- _Task goal_
For the material below, return exactly the lines starting at the line containing "blue key: 3 -> 6" and ending at the line containing "turquoise key: 2 -> 5", both ends included, and no others.

- _Supplied data_
____

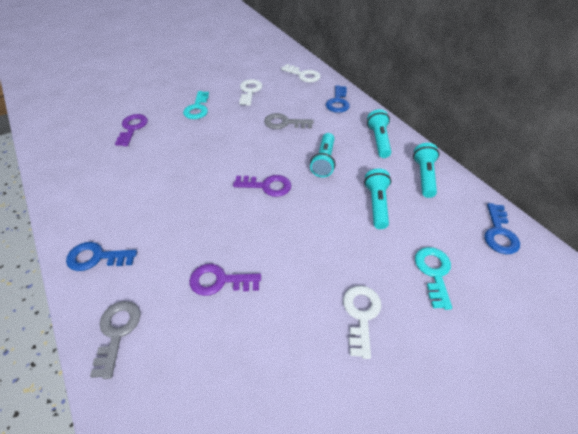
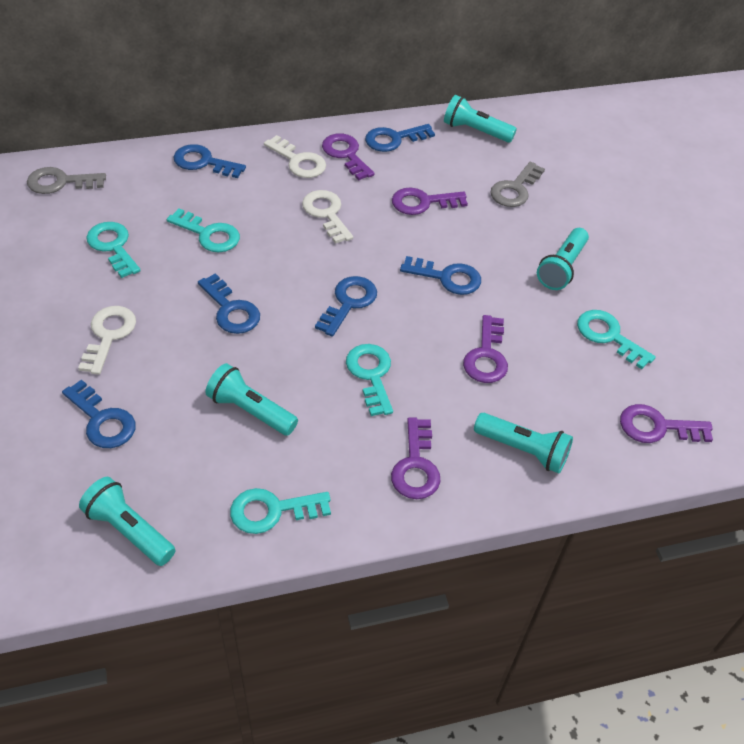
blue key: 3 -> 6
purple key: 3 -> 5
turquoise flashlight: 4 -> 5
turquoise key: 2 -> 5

____

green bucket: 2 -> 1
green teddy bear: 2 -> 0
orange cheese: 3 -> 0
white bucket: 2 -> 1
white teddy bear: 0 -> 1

____

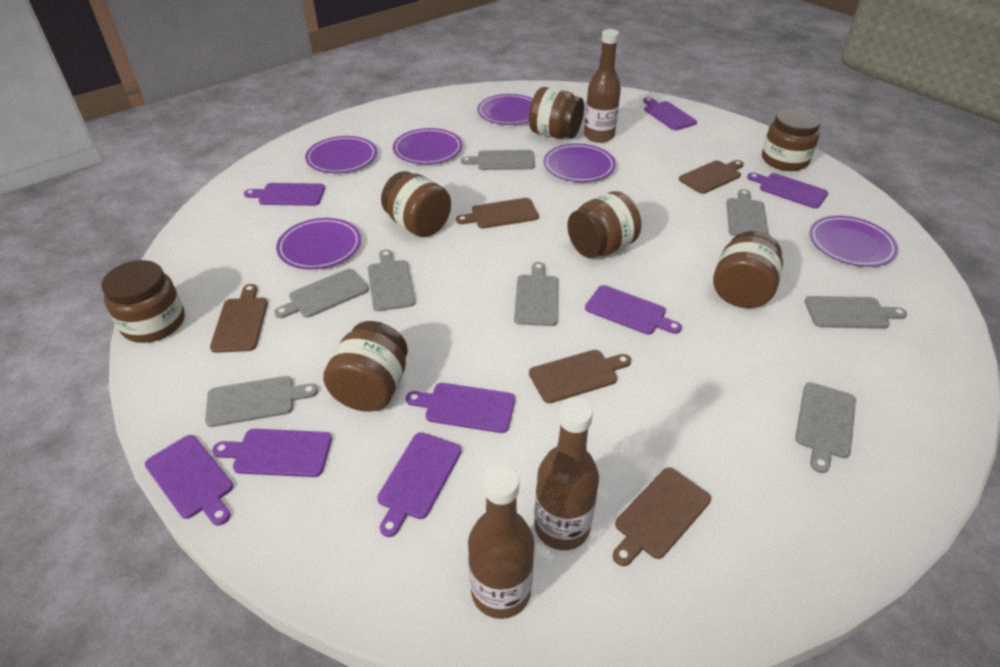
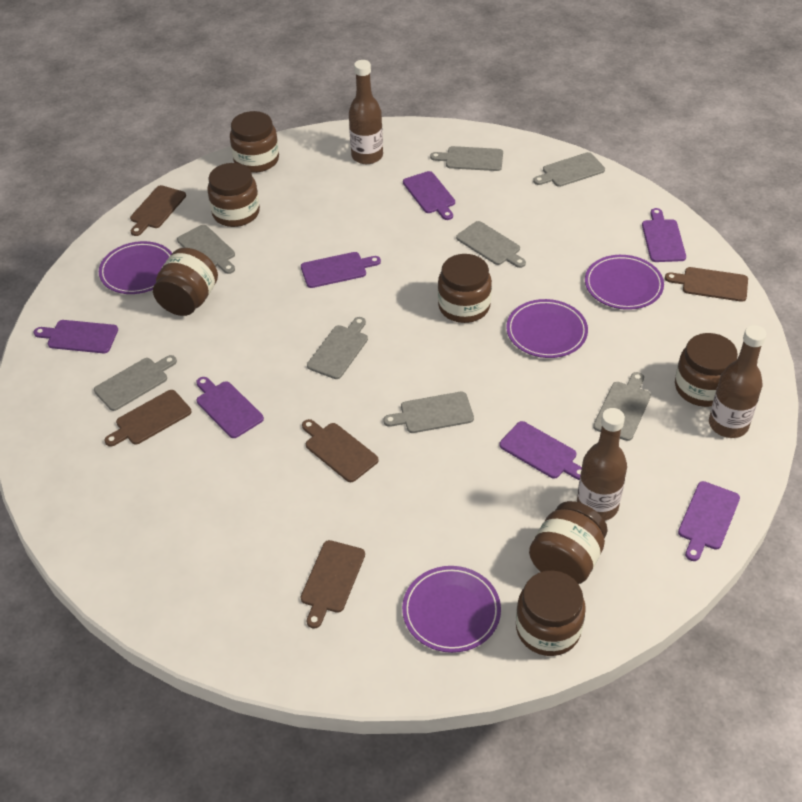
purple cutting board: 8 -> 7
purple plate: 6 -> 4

____

- _Answer for the task_
blue key: 3 -> 6
purple key: 3 -> 5
turquoise flashlight: 4 -> 5
turquoise key: 2 -> 5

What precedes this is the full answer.